INSTRUCTIONS FOR THE TASK>
Each line below that holds the string "doorway" counts once; report the total and nothing else.

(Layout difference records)
****************
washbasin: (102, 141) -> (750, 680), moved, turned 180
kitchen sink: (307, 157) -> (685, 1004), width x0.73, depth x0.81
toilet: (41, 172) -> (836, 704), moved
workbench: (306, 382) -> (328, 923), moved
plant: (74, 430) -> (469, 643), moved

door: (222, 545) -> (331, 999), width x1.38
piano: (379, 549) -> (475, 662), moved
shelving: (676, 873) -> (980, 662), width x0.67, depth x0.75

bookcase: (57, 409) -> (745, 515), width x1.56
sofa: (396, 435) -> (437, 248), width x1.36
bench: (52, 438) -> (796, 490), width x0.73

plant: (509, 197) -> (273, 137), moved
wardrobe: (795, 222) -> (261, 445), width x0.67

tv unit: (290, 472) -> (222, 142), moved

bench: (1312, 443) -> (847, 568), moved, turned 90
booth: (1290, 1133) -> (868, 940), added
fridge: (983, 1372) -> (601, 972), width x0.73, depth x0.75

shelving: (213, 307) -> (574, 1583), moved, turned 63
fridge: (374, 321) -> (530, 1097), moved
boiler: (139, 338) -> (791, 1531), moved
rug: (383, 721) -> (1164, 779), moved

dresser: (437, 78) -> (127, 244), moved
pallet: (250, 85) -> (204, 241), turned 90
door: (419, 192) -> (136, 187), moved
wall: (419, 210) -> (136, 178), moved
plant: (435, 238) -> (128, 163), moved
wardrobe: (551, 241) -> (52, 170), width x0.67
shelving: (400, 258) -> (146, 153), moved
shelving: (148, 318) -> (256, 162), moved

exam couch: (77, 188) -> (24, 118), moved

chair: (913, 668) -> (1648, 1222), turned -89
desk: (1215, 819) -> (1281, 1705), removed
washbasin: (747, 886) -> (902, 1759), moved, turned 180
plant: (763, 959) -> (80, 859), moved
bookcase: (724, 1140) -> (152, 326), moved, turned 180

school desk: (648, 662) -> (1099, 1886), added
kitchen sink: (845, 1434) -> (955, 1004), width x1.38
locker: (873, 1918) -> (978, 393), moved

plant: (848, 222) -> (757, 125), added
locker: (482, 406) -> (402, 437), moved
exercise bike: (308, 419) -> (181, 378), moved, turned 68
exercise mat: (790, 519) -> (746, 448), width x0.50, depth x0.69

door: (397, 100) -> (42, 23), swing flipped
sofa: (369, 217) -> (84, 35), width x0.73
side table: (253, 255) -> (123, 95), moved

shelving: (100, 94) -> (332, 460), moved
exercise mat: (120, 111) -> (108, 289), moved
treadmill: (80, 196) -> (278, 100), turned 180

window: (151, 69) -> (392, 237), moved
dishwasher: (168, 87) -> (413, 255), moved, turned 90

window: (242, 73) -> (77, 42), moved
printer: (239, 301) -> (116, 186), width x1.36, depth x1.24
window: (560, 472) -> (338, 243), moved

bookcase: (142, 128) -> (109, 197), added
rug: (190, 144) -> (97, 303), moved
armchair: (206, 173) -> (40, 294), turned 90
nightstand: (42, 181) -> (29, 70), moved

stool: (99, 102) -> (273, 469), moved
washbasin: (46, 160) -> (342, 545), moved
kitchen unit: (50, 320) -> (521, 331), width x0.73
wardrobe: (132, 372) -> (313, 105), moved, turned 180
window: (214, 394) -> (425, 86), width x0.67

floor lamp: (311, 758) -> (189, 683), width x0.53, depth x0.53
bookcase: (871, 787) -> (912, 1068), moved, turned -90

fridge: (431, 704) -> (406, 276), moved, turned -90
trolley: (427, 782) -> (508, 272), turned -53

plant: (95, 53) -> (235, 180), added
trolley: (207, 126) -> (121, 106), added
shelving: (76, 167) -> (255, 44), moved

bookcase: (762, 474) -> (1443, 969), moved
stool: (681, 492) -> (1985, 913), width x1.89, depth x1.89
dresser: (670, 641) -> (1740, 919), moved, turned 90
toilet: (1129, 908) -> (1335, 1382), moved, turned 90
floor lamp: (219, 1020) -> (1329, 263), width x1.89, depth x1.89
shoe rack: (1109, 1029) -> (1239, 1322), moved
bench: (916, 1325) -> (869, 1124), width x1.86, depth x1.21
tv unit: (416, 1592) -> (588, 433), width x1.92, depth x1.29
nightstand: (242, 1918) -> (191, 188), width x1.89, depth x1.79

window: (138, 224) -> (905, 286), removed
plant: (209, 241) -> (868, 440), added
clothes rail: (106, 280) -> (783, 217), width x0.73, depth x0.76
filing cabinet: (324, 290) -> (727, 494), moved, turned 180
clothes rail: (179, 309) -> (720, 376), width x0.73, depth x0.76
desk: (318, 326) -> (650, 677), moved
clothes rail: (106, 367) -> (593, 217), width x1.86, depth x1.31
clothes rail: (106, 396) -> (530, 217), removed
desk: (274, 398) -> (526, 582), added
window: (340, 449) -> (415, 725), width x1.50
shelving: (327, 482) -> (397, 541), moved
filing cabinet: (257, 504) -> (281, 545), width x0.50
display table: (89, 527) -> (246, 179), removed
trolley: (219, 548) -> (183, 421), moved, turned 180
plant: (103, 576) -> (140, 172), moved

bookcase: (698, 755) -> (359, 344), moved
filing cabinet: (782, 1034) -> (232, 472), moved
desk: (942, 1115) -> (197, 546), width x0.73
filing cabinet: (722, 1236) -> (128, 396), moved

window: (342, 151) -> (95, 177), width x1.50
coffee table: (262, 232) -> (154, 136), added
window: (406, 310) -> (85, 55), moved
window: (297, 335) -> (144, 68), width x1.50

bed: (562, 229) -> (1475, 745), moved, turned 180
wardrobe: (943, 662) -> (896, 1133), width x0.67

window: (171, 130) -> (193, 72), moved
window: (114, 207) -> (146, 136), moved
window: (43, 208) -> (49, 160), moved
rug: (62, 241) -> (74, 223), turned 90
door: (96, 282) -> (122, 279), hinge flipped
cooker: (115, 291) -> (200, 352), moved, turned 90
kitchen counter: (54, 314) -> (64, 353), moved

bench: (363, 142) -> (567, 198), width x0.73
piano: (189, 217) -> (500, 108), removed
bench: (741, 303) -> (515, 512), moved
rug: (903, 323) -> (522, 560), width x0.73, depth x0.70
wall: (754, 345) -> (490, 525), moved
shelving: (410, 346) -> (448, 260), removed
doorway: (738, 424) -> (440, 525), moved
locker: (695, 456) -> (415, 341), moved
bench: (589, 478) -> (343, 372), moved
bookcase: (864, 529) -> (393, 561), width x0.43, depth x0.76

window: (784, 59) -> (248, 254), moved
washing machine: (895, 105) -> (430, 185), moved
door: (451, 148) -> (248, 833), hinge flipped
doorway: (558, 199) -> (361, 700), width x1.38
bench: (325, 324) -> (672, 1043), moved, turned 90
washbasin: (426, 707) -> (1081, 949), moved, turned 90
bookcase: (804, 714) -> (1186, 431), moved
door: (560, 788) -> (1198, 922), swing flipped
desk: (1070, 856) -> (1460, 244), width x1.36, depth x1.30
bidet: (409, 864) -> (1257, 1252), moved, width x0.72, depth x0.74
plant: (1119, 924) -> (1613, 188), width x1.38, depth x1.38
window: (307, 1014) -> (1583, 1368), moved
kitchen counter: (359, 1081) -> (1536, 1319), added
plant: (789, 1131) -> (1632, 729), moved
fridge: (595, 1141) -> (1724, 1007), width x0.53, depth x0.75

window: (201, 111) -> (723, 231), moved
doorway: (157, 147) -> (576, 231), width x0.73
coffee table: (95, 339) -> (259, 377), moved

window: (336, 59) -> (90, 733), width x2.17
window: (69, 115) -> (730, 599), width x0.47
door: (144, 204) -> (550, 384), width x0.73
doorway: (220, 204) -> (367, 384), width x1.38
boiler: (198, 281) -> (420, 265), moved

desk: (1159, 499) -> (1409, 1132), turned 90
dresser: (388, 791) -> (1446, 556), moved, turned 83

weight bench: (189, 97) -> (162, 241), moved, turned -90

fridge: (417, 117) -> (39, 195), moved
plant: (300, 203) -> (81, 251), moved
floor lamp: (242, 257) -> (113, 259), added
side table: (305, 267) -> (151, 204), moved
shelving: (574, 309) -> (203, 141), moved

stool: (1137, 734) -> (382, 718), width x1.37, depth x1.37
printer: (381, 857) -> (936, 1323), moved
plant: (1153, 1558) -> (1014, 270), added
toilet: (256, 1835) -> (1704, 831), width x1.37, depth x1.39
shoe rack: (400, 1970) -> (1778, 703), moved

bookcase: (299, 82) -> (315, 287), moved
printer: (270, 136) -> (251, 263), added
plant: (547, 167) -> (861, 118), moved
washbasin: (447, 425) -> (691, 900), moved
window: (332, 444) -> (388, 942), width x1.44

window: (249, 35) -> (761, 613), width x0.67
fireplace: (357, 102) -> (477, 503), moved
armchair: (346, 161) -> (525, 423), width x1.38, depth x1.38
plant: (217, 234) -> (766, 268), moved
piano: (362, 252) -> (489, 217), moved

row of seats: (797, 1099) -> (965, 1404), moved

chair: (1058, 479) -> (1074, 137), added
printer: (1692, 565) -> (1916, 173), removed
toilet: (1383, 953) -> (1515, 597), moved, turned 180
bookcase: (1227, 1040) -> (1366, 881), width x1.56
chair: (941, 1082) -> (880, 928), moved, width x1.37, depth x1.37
****************
YOUR SOLUTION>
4